_Problem_: Could you give the data that follows again exactly, without its pictures?

Content starts

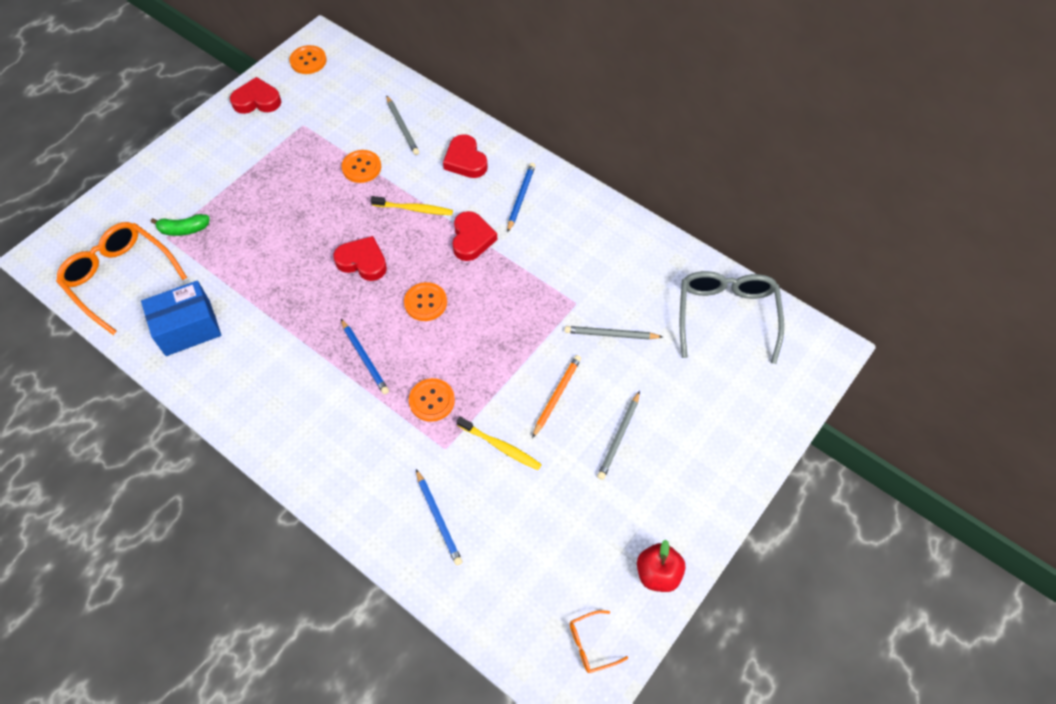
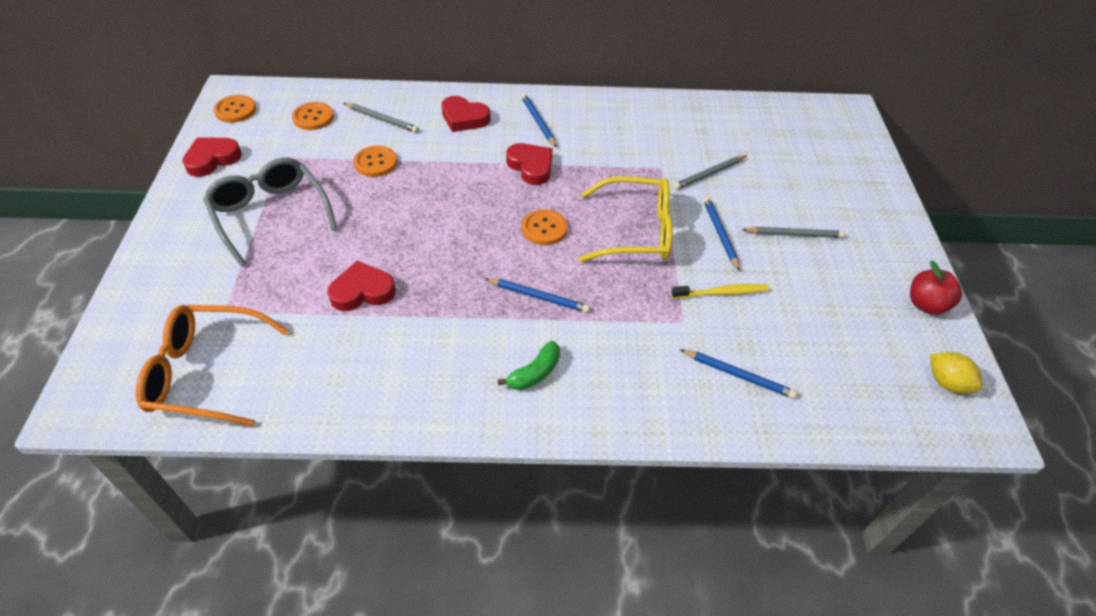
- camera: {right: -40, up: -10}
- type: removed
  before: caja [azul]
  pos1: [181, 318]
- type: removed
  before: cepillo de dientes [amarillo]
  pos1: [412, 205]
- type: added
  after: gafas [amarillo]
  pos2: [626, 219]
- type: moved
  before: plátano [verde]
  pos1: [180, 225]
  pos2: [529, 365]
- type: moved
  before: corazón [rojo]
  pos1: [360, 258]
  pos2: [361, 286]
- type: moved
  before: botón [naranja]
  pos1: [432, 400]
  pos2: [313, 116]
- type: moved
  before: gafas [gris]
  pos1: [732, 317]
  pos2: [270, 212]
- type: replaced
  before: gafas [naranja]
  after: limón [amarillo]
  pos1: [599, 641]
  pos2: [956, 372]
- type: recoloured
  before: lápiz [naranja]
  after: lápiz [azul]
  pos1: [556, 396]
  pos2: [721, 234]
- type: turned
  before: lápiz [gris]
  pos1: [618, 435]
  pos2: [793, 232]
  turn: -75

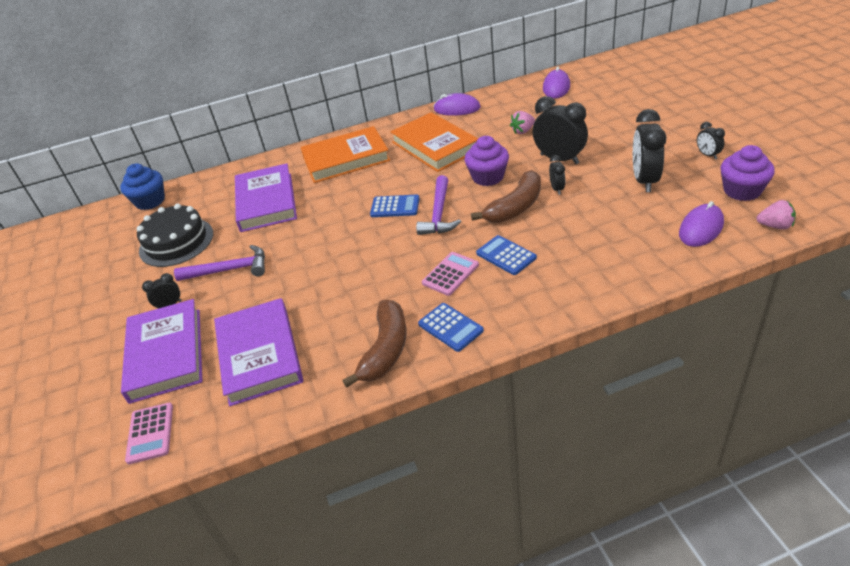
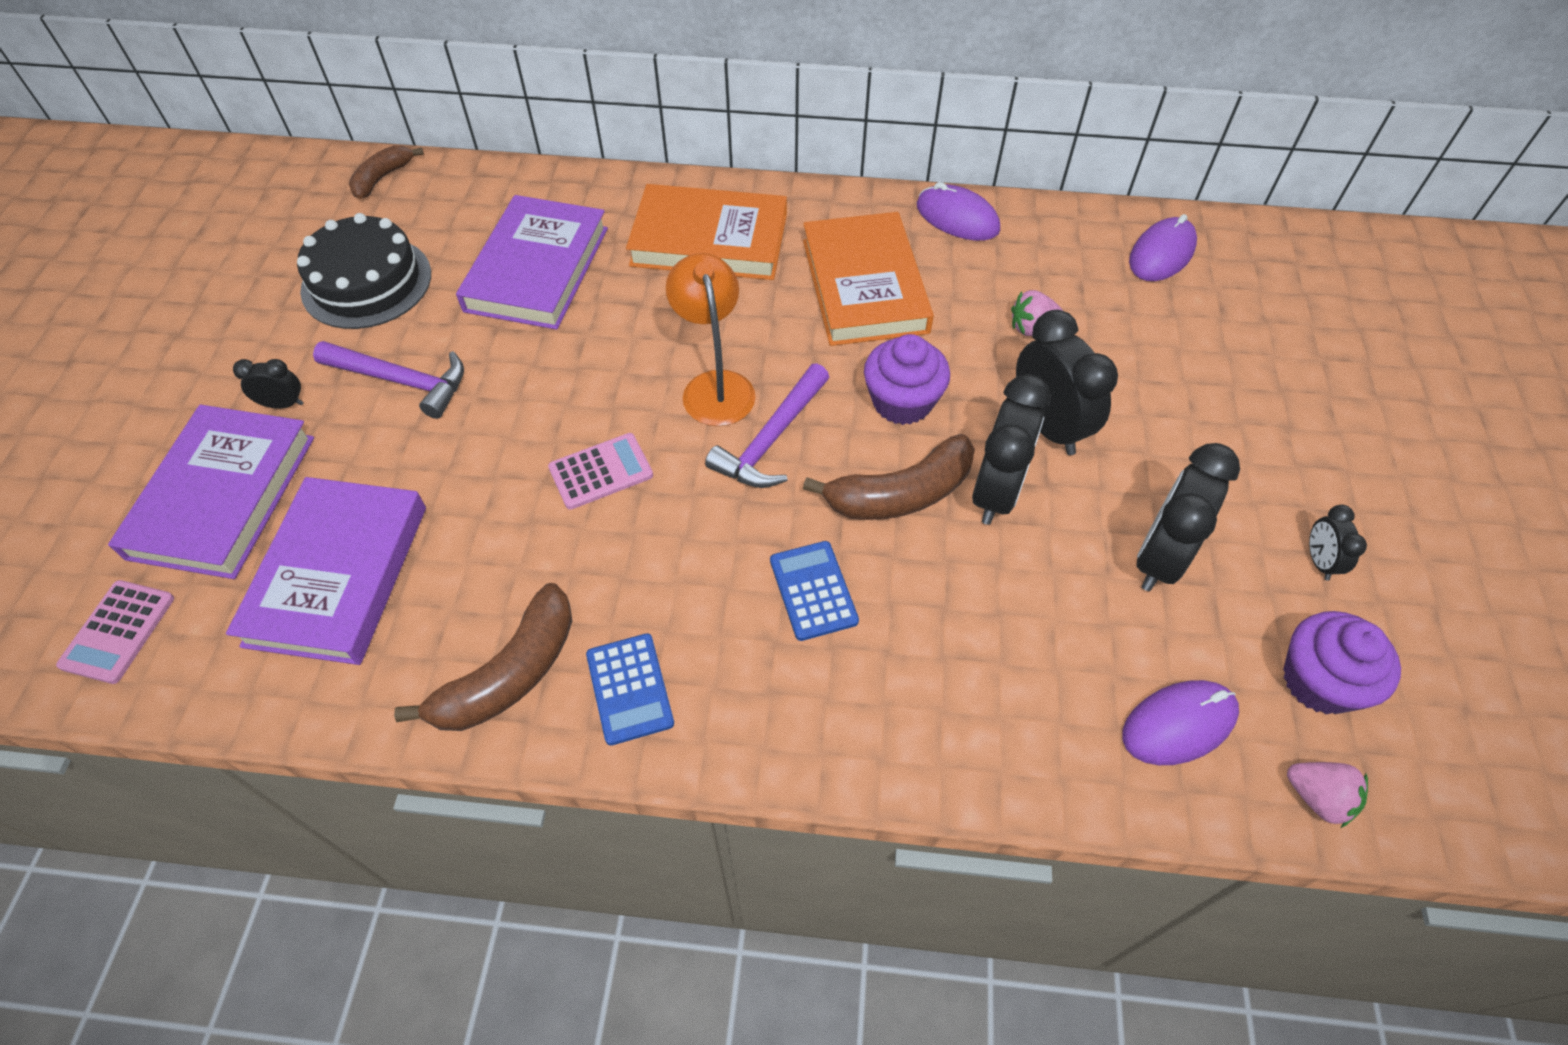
- camera: {right: 20, up: 15}
- type: moved
  before: calculadora [rosa]
  pos1: [450, 274]
  pos2: [600, 471]
- type: replaced
  before: magdalena [azul]
  after: plátano [marrón]
  pos1: [142, 186]
  pos2: [386, 172]
- type: replaced
  before: calculadora [azul]
  after: lámpara [naranja]
  pos1: [395, 205]
  pos2: [711, 339]
- type: resized
  before: despertador [negro]
  pos1: [557, 175]
  pos2: [1011, 449]
  scale: 2.0

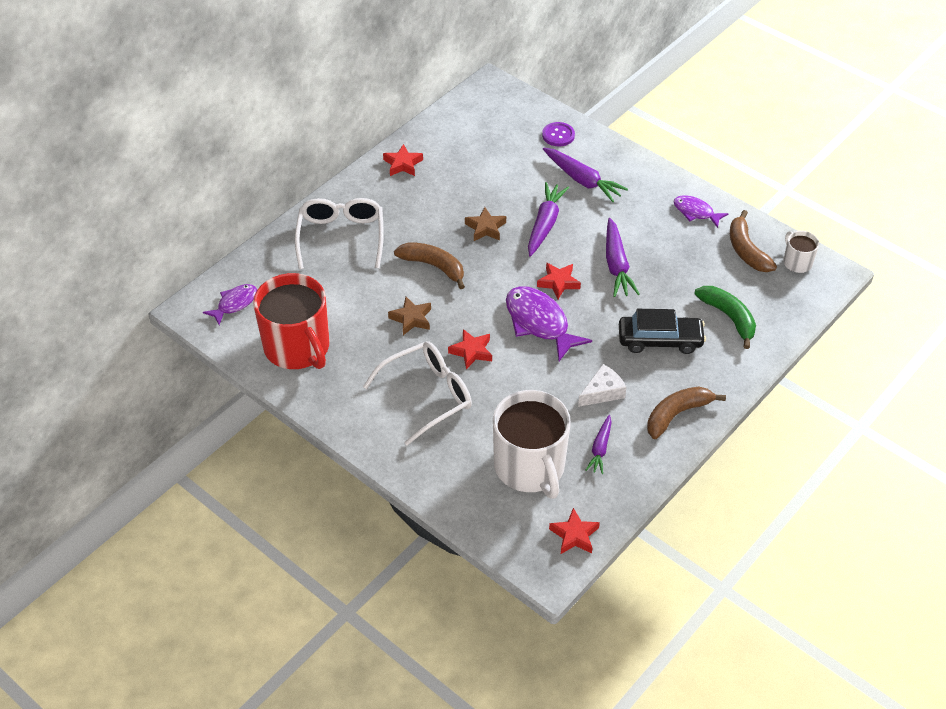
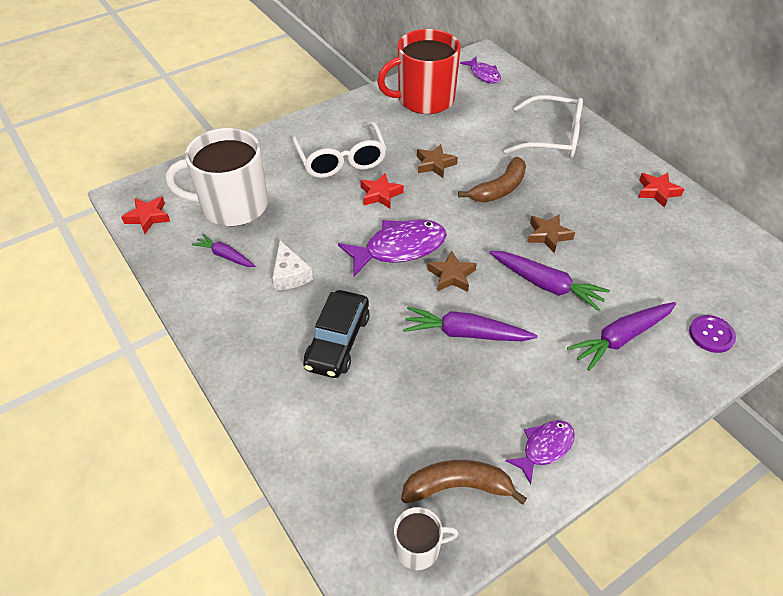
- camera: {right: 105, up: 0}
- type: removed
  before: plátano [marrón]
  pos1: [686, 413]
- type: removed
  before: plátano [verde]
  pos1: [725, 317]
- type: recoloured
  before: estrella [rojo]
  after: estrella [marrón]
  pos1: [559, 280]
  pos2: [452, 271]

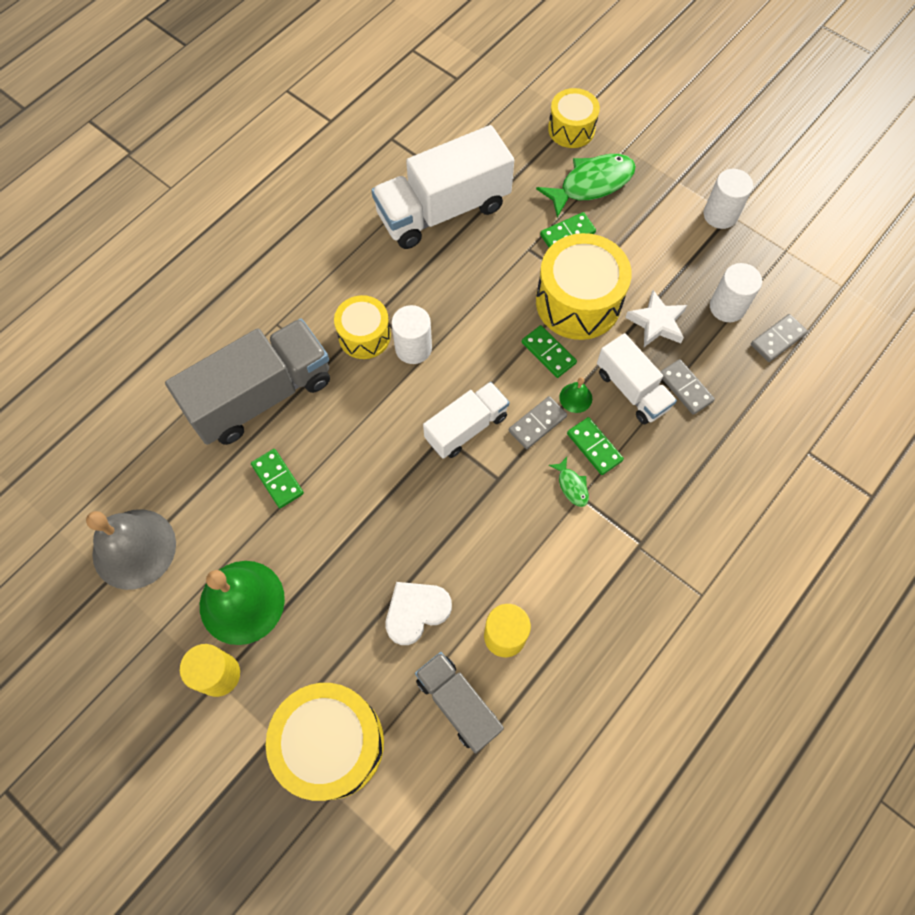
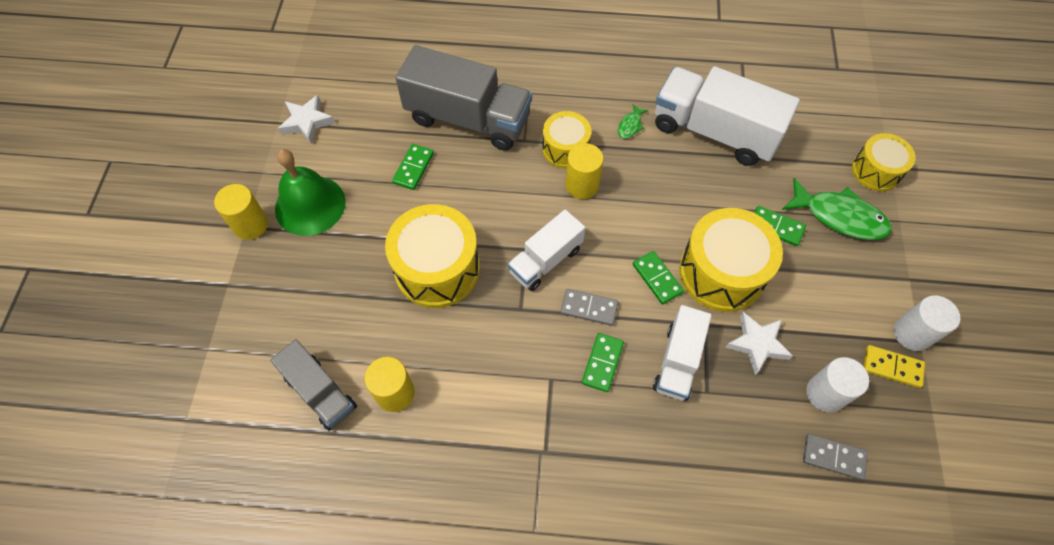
- camera: {right: 55, up: -5}
- type: removed
  before: corazón [blanco]
  pos1: [419, 613]
- type: removed
  before: campana [verde]
  pos1: [575, 395]
- type: removed
  before: ficha de dominó [gris]
  pos1: [687, 387]
- type: added
  after: ficha de dominó [amarillo]
  pos2: [894, 366]
- type: moved
  before: tambor [amarillo]
  pos1: [325, 742]
  pos2: [432, 256]
- type: moved
  before: pez [verde]
  pos1: [569, 482]
  pos2: [633, 121]
- type: replaced
  before: campana [gris]
  after: estrella [blanco]
  pos1: [131, 549]
  pos2: [306, 119]
- type: recoloured
  before: cilindro [blanco]
  after: cilindro [amarillo]
  pos1: [412, 334]
  pos2: [584, 171]
- type: turned
  before: camión [gris]
  pos1: [459, 702]
  pos2: [313, 385]
  turn: 120
- type: turned
  before: camión [blanco]
  pos1: [466, 420]
  pos2: [547, 250]
  turn: 120
- type: turned
  before: ficha de dominó [verde]
  pos1: [549, 351]
  pos2: [658, 277]
  turn: -45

Content ends

_Result_:
- camera: {right: -40, up: -10}
- type: removed
  before: caja [azul]
  pos1: [181, 318]
- type: removed
  before: cepillo de dientes [amarillo]
  pos1: [412, 205]
- type: added
  after: gafas [amarillo]
  pos2: [626, 219]
- type: moved
  before: plátano [verde]
  pos1: [180, 225]
  pos2: [529, 365]
- type: moved
  before: corazón [rojo]
  pos1: [360, 258]
  pos2: [361, 286]
- type: moved
  before: botón [naranja]
  pos1: [432, 400]
  pos2: [313, 116]
- type: moved
  before: gafas [gris]
  pos1: [732, 317]
  pos2: [270, 212]
- type: replaced
  before: gafas [naranja]
  after: limón [amarillo]
  pos1: [599, 641]
  pos2: [956, 372]
- type: recoloured
  before: lápiz [naranja]
  after: lápiz [azul]
  pos1: [556, 396]
  pos2: [721, 234]
- type: turned
  before: lápiz [gris]
  pos1: [618, 435]
  pos2: [793, 232]
  turn: -75

- camera: {right: 20, up: 15}
- type: moved
  before: calculadora [rosa]
  pos1: [450, 274]
  pos2: [600, 471]
- type: replaced
  before: magdalena [azul]
  after: plátano [marrón]
  pos1: [142, 186]
  pos2: [386, 172]
- type: replaced
  before: calculadora [azul]
  after: lámpara [naranja]
  pos1: [395, 205]
  pos2: [711, 339]
- type: resized
  before: despertador [negro]
  pos1: [557, 175]
  pos2: [1011, 449]
  scale: 2.0

- camera: {right: 105, up: 0}
- type: removed
  before: plátano [marrón]
  pos1: [686, 413]
- type: removed
  before: plátano [verde]
  pos1: [725, 317]
- type: recoloured
  before: estrella [rojo]
  after: estrella [marrón]
  pos1: [559, 280]
  pos2: [452, 271]

- camera: {right: 55, up: -5}
- type: removed
  before: corazón [blanco]
  pos1: [419, 613]
- type: removed
  before: campana [verde]
  pos1: [575, 395]
- type: removed
  before: ficha de dominó [gris]
  pos1: [687, 387]
- type: added
  after: ficha de dominó [amarillo]
  pos2: [894, 366]
- type: moved
  before: tambor [amarillo]
  pos1: [325, 742]
  pos2: [432, 256]
- type: moved
  before: pez [verde]
  pos1: [569, 482]
  pos2: [633, 121]
- type: replaced
  before: campana [gris]
  after: estrella [blanco]
  pos1: [131, 549]
  pos2: [306, 119]
- type: recoloured
  before: cilindro [blanco]
  after: cilindro [amarillo]
  pos1: [412, 334]
  pos2: [584, 171]
- type: turned
  before: camión [gris]
  pos1: [459, 702]
  pos2: [313, 385]
  turn: 120
- type: turned
  before: camión [blanco]
  pos1: [466, 420]
  pos2: [547, 250]
  turn: 120
- type: turned
  before: ficha de dominó [verde]
  pos1: [549, 351]
  pos2: [658, 277]
  turn: -45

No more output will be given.